▸ **YOUR ASSIGNMENT**
Word for word, print all of the lines below.

▸ **RECORD EXTRACTS**
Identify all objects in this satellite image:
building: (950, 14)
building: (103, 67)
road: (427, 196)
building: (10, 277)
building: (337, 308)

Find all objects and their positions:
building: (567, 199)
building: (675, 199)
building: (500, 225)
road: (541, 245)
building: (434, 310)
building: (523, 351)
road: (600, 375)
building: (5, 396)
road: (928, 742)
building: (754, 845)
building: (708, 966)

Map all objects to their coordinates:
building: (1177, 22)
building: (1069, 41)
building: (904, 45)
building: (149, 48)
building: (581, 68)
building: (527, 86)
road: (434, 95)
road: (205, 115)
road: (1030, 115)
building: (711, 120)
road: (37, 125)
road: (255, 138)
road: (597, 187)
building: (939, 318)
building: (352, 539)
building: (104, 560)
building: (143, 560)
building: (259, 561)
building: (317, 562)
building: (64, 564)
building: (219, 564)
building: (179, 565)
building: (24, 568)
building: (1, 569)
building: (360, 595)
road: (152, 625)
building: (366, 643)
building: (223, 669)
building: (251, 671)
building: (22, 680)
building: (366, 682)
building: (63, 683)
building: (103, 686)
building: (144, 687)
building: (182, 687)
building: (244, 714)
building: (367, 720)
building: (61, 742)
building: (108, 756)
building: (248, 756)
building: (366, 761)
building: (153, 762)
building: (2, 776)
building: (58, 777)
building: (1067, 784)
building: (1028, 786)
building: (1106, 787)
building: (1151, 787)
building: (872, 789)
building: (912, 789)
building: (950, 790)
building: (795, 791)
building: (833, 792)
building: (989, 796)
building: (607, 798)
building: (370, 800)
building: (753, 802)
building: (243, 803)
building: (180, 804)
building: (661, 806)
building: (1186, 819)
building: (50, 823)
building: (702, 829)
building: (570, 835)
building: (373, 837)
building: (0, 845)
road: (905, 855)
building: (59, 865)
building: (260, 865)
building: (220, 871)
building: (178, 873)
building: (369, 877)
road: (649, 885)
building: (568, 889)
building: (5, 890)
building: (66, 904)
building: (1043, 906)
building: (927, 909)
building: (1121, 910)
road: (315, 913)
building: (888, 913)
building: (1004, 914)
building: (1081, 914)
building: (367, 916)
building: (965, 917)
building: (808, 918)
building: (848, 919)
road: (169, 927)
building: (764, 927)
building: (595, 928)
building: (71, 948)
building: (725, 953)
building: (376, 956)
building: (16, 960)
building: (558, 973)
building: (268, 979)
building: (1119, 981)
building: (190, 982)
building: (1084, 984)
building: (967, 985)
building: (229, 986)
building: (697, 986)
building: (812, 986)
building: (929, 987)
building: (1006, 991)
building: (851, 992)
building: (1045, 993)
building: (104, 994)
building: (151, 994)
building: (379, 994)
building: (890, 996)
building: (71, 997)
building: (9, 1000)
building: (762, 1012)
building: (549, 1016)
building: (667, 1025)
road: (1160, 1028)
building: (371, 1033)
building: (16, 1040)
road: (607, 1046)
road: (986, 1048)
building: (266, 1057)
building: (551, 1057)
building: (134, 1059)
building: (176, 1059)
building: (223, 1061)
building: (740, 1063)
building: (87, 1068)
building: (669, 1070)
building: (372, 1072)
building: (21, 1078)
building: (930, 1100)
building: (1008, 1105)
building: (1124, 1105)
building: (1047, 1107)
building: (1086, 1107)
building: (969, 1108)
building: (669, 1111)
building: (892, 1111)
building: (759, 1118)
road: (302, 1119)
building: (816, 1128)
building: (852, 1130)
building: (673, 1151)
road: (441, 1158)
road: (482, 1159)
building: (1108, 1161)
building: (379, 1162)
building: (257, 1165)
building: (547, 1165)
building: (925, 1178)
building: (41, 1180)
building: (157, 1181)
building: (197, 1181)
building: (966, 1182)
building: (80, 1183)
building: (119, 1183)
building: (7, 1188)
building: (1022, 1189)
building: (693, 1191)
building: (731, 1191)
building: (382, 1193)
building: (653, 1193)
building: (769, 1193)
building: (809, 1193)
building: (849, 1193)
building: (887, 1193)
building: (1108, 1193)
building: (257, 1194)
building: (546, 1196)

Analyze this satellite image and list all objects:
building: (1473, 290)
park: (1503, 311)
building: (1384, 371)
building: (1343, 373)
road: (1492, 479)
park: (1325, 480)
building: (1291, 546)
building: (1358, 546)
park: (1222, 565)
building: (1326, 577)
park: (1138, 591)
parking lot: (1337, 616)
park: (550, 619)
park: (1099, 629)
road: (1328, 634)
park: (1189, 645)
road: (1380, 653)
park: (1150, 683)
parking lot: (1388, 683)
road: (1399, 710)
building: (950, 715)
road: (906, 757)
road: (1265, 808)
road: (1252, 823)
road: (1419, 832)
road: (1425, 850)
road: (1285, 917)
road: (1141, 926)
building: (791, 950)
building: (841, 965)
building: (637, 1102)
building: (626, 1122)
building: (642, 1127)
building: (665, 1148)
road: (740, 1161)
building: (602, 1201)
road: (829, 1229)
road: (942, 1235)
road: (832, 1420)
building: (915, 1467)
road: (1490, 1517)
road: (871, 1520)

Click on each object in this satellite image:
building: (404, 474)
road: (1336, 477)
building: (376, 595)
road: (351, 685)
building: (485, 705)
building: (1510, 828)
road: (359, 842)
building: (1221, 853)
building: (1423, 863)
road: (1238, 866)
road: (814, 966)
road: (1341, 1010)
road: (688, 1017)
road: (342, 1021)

▸ **ANSWER SPACE**
Identify all objects in this satellite image:
building: (950, 14)
building: (103, 67)
road: (427, 196)
building: (10, 277)
building: (337, 308)

Find all objects and their positions:
building: (567, 199)
building: (675, 199)
building: (500, 225)
road: (541, 245)
building: (434, 310)
building: (523, 351)
road: (600, 375)
building: (5, 396)
road: (928, 742)
building: (754, 845)
building: (708, 966)

Map all objects to their coordinates:
building: (1177, 22)
building: (1069, 41)
building: (904, 45)
building: (149, 48)
building: (581, 68)
building: (527, 86)
road: (434, 95)
road: (205, 115)
road: (1030, 115)
building: (711, 120)
road: (37, 125)
road: (255, 138)
road: (597, 187)
building: (939, 318)
building: (352, 539)
building: (104, 560)
building: (143, 560)
building: (259, 561)
building: (317, 562)
building: (64, 564)
building: (219, 564)
building: (179, 565)
building: (24, 568)
building: (1, 569)
building: (360, 595)
road: (152, 625)
building: (366, 643)
building: (223, 669)
building: (251, 671)
building: (22, 680)
building: (366, 682)
building: (63, 683)
building: (103, 686)
building: (144, 687)
building: (182, 687)
building: (244, 714)
building: (367, 720)
building: (61, 742)
building: (108, 756)
building: (248, 756)
building: (366, 761)
building: (153, 762)
building: (2, 776)
building: (58, 777)
building: (1067, 784)
building: (1028, 786)
building: (1106, 787)
building: (1151, 787)
building: (872, 789)
building: (912, 789)
building: (950, 790)
building: (795, 791)
building: (833, 792)
building: (989, 796)
building: (607, 798)
building: (370, 800)
building: (753, 802)
building: (243, 803)
building: (180, 804)
building: (661, 806)
building: (1186, 819)
building: (50, 823)
building: (702, 829)
building: (570, 835)
building: (373, 837)
building: (0, 845)
road: (905, 855)
building: (59, 865)
building: (260, 865)
building: (220, 871)
building: (178, 873)
building: (369, 877)
road: (649, 885)
building: (568, 889)
building: (5, 890)
building: (66, 904)
building: (1043, 906)
building: (927, 909)
building: (1121, 910)
road: (315, 913)
building: (888, 913)
building: (1004, 914)
building: (1081, 914)
building: (367, 916)
building: (965, 917)
building: (808, 918)
building: (848, 919)
road: (169, 927)
building: (764, 927)
building: (595, 928)
building: (71, 948)
building: (725, 953)
building: (376, 956)
building: (16, 960)
building: (558, 973)
building: (268, 979)
building: (1119, 981)
building: (190, 982)
building: (1084, 984)
building: (967, 985)
building: (229, 986)
building: (697, 986)
building: (812, 986)
building: (929, 987)
building: (1006, 991)
building: (851, 992)
building: (1045, 993)
building: (104, 994)
building: (151, 994)
building: (379, 994)
building: (890, 996)
building: (71, 997)
building: (9, 1000)
building: (762, 1012)
building: (549, 1016)
building: (667, 1025)
road: (1160, 1028)
building: (371, 1033)
building: (16, 1040)
road: (607, 1046)
road: (986, 1048)
building: (266, 1057)
building: (551, 1057)
building: (134, 1059)
building: (176, 1059)
building: (223, 1061)
building: (740, 1063)
building: (87, 1068)
building: (669, 1070)
building: (372, 1072)
building: (21, 1078)
building: (930, 1100)
building: (1008, 1105)
building: (1124, 1105)
building: (1047, 1107)
building: (1086, 1107)
building: (969, 1108)
building: (669, 1111)
building: (892, 1111)
building: (759, 1118)
road: (302, 1119)
building: (816, 1128)
building: (852, 1130)
building: (673, 1151)
road: (441, 1158)
road: (482, 1159)
building: (1108, 1161)
building: (379, 1162)
building: (257, 1165)
building: (547, 1165)
building: (925, 1178)
building: (41, 1180)
building: (157, 1181)
building: (197, 1181)
building: (966, 1182)
building: (80, 1183)
building: (119, 1183)
building: (7, 1188)
building: (1022, 1189)
building: (693, 1191)
building: (731, 1191)
building: (382, 1193)
building: (653, 1193)
building: (769, 1193)
building: (809, 1193)
building: (849, 1193)
building: (887, 1193)
building: (1108, 1193)
building: (257, 1194)
building: (546, 1196)

Analyze this satellite image and list all objects:
building: (1473, 290)
park: (1503, 311)
building: (1384, 371)
building: (1343, 373)
road: (1492, 479)
park: (1325, 480)
building: (1291, 546)
building: (1358, 546)
park: (1222, 565)
building: (1326, 577)
park: (1138, 591)
parking lot: (1337, 616)
park: (550, 619)
park: (1099, 629)
road: (1328, 634)
park: (1189, 645)
road: (1380, 653)
park: (1150, 683)
parking lot: (1388, 683)
road: (1399, 710)
building: (950, 715)
road: (906, 757)
road: (1265, 808)
road: (1252, 823)
road: (1419, 832)
road: (1425, 850)
road: (1285, 917)
road: (1141, 926)
building: (791, 950)
building: (841, 965)
building: (637, 1102)
building: (626, 1122)
building: (642, 1127)
building: (665, 1148)
road: (740, 1161)
building: (602, 1201)
road: (829, 1229)
road: (942, 1235)
road: (832, 1420)
building: (915, 1467)
road: (1490, 1517)
road: (871, 1520)

Click on each object in this satellite image:
building: (404, 474)
road: (1336, 477)
building: (376, 595)
road: (351, 685)
building: (485, 705)
building: (1510, 828)
road: (359, 842)
building: (1221, 853)
building: (1423, 863)
road: (1238, 866)
road: (814, 966)
road: (1341, 1010)
road: (688, 1017)
road: (342, 1021)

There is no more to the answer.